## [Directions]
Print the material below verbatim, starting at the line containing "Question: Which object is" and ending at the line containing "Question: Which object appears", with both of those lines included. Leave any pictures out of your answer.

Extracted data entries
↓↓↓

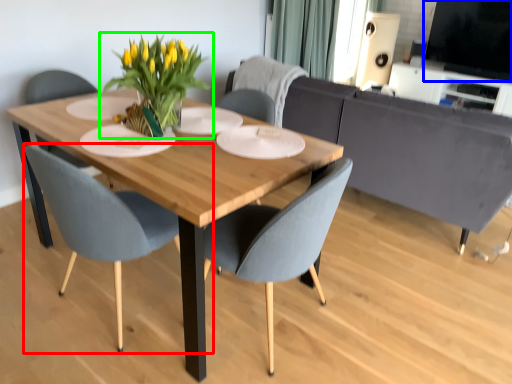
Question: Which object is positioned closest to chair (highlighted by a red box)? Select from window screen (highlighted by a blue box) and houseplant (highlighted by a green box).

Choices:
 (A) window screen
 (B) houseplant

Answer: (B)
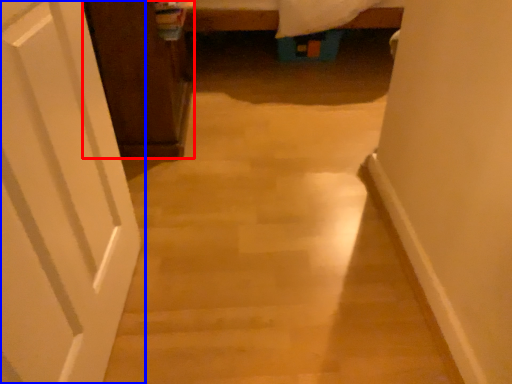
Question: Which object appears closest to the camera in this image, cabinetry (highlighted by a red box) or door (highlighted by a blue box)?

↑↑↑
↓↓↓

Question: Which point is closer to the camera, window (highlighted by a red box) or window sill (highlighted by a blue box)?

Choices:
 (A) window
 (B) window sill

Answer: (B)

↑↑↑

## [Exercise response]
Question: Which object is positioned closest to chair (highlighted by a red box)? Select from window screen (highlighted by a blue box) and houseplant (highlighted by a green box).

Choices:
 (A) window screen
 (B) houseplant

Answer: (B)
Question: Which object appears closest to the camera in this image, cabinetry (highlighted by a red box) or door (highlighted by a blue box)?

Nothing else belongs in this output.